▶ Activity:
In the entries below, find the line with "black triangle: (46, 74) -> (44, 56), moved", then set it down exactly along with each line after it to the end, skipping any pictures.

▶ Input material:
--------------------------------------------------
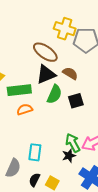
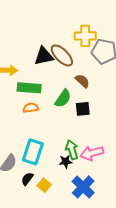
yellow cross: (65, 29) -> (85, 36), turned -30
black triangle: (46, 74) -> (44, 56), moved
cyan rectangle: (35, 152) -> (33, 152), size x1.4

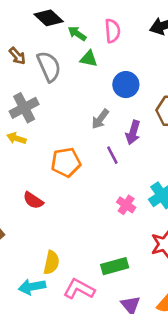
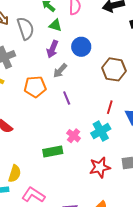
purple arrow: (133, 132) -> (52, 49), moved
orange pentagon: (66, 162) -> (35, 87), moved
green rectangle: (115, 266) -> (53, 152), moved

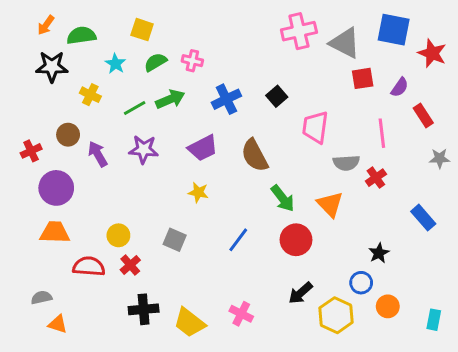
--------------------------------------------------
▶ Exercise result:
black triangle: (46, 74) -> (44, 56), moved
cyan rectangle: (35, 152) -> (33, 152), size x1.4

purple arrow: (133, 132) -> (52, 49), moved
orange pentagon: (66, 162) -> (35, 87), moved
green rectangle: (115, 266) -> (53, 152), moved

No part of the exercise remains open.